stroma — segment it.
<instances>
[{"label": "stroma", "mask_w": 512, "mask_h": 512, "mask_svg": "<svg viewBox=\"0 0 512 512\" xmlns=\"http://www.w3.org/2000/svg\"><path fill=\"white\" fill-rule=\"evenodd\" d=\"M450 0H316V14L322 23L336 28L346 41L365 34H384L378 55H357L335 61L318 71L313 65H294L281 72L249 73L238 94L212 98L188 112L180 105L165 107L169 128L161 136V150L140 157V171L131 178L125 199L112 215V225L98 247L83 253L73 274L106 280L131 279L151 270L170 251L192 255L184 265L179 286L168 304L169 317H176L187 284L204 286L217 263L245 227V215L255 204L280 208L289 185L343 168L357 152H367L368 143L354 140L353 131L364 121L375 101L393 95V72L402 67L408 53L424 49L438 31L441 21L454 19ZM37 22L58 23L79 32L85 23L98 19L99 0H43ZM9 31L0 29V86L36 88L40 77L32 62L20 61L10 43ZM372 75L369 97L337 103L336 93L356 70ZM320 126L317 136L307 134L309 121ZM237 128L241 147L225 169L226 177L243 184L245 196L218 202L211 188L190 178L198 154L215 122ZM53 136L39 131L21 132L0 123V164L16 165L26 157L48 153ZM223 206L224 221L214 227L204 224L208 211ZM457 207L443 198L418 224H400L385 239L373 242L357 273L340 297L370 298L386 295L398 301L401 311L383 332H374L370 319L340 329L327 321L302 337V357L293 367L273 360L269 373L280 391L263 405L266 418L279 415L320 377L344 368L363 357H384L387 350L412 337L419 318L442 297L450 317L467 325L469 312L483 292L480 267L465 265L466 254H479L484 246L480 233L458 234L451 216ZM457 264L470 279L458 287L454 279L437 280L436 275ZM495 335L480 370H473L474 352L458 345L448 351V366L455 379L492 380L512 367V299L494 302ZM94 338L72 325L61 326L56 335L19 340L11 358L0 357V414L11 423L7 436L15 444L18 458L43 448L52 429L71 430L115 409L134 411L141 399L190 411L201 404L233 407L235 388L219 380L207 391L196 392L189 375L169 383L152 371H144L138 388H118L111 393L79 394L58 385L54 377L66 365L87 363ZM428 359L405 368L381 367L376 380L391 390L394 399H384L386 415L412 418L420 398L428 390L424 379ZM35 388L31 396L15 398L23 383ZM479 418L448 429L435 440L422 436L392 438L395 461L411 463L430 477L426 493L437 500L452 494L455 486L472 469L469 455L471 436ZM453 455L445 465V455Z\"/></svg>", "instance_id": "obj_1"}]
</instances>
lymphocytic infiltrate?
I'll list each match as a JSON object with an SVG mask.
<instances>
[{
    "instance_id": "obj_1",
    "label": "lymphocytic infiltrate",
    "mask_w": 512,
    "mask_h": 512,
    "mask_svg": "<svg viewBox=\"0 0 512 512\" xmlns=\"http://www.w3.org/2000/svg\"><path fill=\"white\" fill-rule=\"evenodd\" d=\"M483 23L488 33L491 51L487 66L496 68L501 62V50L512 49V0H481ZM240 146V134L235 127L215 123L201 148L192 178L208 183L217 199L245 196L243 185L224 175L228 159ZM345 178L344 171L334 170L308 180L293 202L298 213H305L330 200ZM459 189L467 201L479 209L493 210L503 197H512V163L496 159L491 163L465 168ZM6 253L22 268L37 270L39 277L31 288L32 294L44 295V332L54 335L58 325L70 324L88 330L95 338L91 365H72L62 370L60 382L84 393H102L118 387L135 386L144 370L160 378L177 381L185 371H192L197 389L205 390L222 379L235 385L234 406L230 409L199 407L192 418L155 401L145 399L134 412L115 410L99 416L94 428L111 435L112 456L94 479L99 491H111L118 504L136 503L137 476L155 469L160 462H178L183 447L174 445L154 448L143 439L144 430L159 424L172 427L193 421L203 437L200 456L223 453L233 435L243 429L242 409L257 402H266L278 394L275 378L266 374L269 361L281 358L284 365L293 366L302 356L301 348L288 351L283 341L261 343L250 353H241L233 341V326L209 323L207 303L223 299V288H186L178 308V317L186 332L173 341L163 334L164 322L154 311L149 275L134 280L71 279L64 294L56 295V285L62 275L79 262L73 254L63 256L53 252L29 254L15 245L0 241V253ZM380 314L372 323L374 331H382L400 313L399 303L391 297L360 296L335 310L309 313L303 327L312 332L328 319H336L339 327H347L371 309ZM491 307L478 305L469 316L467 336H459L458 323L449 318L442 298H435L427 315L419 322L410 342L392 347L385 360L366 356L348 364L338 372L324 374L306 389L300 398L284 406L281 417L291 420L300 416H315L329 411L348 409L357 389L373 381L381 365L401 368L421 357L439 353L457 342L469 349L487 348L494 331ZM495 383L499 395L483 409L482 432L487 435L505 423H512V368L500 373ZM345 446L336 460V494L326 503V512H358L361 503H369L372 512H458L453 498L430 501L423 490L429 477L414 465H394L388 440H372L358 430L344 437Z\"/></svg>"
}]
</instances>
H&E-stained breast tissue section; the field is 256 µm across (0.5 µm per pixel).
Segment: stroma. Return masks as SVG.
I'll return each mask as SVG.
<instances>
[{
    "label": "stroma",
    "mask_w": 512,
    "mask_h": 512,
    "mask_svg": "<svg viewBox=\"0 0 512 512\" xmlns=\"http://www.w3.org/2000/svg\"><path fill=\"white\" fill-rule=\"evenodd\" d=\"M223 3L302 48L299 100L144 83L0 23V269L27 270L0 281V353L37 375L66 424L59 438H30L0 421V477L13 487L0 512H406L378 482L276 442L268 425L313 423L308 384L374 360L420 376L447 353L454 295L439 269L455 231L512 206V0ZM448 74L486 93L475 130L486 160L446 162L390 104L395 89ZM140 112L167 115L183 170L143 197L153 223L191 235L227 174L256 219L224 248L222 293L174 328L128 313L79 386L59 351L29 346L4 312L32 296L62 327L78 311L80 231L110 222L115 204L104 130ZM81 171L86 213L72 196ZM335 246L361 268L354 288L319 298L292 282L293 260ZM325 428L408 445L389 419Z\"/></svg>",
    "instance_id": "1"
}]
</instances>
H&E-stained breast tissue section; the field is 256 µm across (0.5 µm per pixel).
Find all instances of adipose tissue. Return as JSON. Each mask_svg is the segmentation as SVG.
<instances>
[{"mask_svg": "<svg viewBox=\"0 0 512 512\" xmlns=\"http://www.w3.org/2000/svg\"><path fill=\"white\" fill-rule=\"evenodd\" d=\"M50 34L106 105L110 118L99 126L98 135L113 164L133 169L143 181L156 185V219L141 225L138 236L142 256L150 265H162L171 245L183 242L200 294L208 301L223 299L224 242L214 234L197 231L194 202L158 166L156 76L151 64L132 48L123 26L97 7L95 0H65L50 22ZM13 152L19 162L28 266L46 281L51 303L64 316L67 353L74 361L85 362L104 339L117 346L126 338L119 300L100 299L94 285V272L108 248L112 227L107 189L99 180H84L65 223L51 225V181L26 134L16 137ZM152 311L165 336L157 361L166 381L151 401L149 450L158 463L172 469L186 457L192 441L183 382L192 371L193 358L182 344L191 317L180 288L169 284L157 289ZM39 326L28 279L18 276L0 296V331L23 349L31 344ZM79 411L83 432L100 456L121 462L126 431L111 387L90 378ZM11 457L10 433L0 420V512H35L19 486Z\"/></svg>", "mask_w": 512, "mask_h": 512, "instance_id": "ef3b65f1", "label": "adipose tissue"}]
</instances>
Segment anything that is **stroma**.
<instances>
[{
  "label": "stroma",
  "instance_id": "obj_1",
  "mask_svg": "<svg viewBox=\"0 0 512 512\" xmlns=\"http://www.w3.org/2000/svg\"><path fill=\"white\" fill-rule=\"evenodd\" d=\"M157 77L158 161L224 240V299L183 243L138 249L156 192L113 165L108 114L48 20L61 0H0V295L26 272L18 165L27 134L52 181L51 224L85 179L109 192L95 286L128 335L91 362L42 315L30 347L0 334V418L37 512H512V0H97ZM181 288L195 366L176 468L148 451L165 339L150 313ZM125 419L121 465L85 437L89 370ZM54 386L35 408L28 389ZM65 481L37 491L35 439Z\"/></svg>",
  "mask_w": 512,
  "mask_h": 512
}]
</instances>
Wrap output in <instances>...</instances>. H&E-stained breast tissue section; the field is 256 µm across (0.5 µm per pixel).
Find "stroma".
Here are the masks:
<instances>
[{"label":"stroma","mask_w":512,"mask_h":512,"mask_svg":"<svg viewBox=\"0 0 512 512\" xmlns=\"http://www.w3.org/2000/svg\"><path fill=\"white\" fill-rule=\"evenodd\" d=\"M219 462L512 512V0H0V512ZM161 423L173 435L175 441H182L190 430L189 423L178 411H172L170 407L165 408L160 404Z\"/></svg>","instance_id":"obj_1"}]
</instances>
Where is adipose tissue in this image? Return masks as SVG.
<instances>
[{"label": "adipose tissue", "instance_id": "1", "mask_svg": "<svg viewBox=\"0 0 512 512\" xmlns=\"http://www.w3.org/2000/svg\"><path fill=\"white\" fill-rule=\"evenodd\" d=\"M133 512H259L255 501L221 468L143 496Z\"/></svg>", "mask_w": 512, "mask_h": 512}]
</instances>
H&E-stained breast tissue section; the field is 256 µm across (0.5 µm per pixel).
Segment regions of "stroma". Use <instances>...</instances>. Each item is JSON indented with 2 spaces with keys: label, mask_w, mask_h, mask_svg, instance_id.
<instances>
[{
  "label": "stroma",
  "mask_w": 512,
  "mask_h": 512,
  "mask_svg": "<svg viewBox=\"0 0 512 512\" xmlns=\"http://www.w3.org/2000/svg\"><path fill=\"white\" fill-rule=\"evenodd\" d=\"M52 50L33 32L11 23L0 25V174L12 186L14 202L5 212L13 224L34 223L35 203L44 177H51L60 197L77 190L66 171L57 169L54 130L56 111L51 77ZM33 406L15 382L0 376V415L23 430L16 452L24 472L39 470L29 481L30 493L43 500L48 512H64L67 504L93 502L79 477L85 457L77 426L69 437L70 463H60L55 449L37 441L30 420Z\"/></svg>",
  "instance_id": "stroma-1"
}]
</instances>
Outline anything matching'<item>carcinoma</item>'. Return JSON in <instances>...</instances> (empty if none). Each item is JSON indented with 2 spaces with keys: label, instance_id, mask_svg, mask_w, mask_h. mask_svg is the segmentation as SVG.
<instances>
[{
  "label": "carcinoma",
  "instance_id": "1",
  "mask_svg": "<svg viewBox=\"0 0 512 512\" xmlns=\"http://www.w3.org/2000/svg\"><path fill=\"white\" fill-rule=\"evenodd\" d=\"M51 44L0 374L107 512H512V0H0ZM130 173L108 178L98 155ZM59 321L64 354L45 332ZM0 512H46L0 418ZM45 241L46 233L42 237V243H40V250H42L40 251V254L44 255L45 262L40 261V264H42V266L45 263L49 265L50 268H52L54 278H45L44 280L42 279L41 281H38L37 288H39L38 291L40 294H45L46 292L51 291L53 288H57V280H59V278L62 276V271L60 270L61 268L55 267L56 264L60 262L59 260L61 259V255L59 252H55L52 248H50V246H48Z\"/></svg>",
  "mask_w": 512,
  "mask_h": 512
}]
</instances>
# # #
TASK PROMPT:
Write out every line of the preceding listing that contains "spaces".

WRITTEN REPLY:
Segment regions of "stroma". Use <instances>...</instances>. Each item is JSON indented with 2 spaces with keys: label, mask_w, mask_h, mask_svg, instance_id.
Outline anything matching'<item>carcinoma</item>'. Return JSON in <instances>...</instances> (empty if none). Each item is JSON indented with 2 spaces with keys: label, instance_id, mask_svg, mask_w, mask_h. mask_svg is the segmentation as SVG.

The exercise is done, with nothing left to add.